(Records for this exercise Opens)
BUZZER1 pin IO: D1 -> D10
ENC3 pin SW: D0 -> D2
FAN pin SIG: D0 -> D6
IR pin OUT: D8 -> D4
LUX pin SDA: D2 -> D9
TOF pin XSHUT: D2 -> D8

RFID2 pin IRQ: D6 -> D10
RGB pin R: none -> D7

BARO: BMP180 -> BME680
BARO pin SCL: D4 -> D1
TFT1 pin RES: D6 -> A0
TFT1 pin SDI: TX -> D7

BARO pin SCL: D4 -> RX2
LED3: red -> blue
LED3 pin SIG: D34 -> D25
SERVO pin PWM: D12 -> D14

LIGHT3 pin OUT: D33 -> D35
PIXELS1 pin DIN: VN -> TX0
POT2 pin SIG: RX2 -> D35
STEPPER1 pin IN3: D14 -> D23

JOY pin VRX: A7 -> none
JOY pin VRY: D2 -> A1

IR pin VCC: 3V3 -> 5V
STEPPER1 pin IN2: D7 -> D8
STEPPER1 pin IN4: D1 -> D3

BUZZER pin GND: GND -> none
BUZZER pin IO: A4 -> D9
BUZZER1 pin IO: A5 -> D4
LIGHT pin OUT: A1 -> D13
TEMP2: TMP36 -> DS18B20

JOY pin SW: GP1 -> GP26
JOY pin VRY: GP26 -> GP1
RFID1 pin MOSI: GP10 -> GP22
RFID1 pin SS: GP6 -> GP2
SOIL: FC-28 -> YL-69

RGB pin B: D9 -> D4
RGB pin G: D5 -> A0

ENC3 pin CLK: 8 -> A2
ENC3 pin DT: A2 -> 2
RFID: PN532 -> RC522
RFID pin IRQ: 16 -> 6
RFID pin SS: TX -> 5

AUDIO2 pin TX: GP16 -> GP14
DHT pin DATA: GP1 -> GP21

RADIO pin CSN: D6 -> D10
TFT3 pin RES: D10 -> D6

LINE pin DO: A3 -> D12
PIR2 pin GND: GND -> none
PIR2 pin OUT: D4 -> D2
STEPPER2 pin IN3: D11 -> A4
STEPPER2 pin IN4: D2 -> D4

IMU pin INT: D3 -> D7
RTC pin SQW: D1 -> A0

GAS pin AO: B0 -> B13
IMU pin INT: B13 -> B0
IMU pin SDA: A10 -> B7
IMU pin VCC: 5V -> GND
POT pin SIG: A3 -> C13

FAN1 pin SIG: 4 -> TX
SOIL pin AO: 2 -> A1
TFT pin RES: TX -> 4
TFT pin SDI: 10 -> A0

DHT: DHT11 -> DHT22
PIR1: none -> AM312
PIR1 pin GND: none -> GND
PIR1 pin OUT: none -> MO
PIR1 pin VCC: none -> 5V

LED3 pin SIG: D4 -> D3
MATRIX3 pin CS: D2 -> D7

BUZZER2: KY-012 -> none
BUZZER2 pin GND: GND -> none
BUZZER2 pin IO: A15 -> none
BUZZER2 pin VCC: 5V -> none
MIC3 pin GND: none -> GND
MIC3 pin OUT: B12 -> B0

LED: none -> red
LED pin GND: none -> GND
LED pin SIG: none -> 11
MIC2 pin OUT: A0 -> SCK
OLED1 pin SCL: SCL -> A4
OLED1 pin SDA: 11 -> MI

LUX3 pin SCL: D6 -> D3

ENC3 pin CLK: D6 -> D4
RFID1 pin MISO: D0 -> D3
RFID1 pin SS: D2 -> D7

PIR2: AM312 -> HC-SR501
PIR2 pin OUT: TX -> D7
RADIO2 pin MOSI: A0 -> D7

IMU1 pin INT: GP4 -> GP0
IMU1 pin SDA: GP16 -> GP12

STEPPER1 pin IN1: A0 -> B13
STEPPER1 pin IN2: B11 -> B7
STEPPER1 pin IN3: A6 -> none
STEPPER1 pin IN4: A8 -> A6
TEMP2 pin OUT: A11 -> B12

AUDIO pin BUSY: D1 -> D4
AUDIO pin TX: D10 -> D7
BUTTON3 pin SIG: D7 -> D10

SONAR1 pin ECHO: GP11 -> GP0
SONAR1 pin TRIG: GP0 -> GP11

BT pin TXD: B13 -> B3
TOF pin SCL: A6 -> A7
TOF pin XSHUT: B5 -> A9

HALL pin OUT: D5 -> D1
(Records for this exercise Closes)
Task brief ::
In the material above, locate the line containing "IMU pin INT: B13 -> B0" and the line containing "PIR1 pin VCC: none -> 5V". Transcribe exactly those two lines and every line between them, and nothing more.

Solution to the problem ::
IMU pin INT: B13 -> B0
IMU pin SDA: A10 -> B7
IMU pin VCC: 5V -> GND
POT pin SIG: A3 -> C13

FAN1 pin SIG: 4 -> TX
SOIL pin AO: 2 -> A1
TFT pin RES: TX -> 4
TFT pin SDI: 10 -> A0

DHT: DHT11 -> DHT22
PIR1: none -> AM312
PIR1 pin GND: none -> GND
PIR1 pin OUT: none -> MO
PIR1 pin VCC: none -> 5V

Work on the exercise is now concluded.